Return the data below in full and exactly, except that the pictures are dropped.

──────

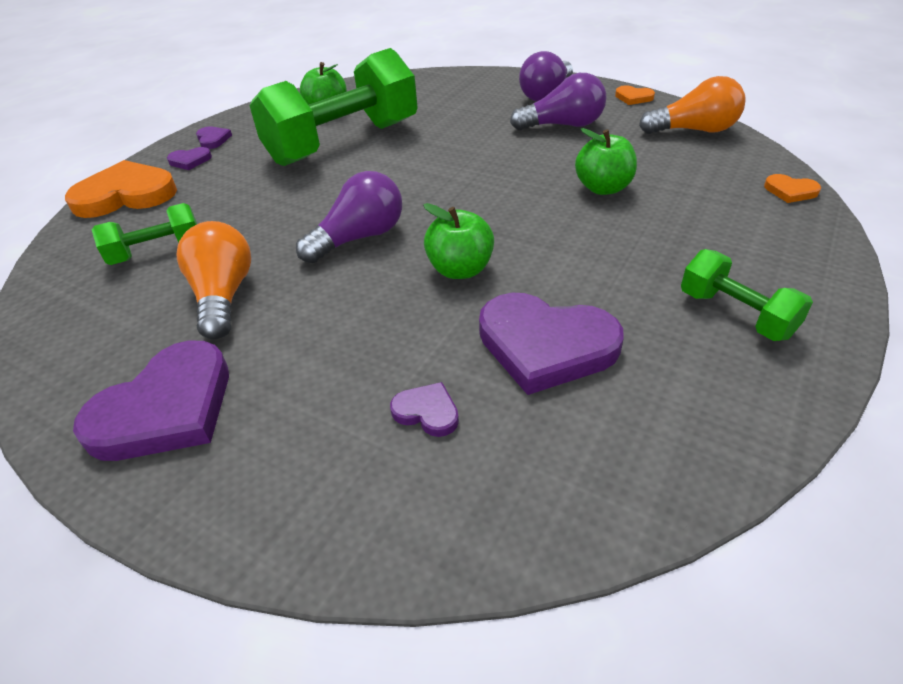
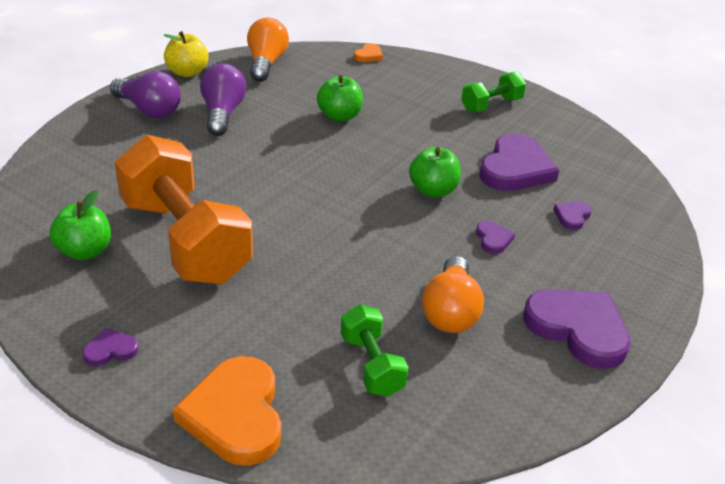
camera: 90 degrees left, 5 degrees down
(190, 161) = (165, 365): purple heart -> purple heart (493, 239)
(223, 296) = (450, 311): orange light bulb -> orange light bulb turned 75 degrees counterclockwise
(344, 143) = (185, 240): green dumbbell -> orange dumbbell
(359, 238) = (378, 236): purple light bulb -> none
(633, 97) = (187, 72): orange heart -> yellow apple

──────

Response for this exercise:
camera: 90 degrees left, 5 degrees down
(190, 161) = (165, 365): purple heart -> purple heart (493, 239)
(223, 296) = (450, 311): orange light bulb -> orange light bulb turned 75 degrees counterclockwise
(344, 143) = (185, 240): green dumbbell -> orange dumbbell
(359, 238) = (378, 236): purple light bulb -> none
(633, 97) = (187, 72): orange heart -> yellow apple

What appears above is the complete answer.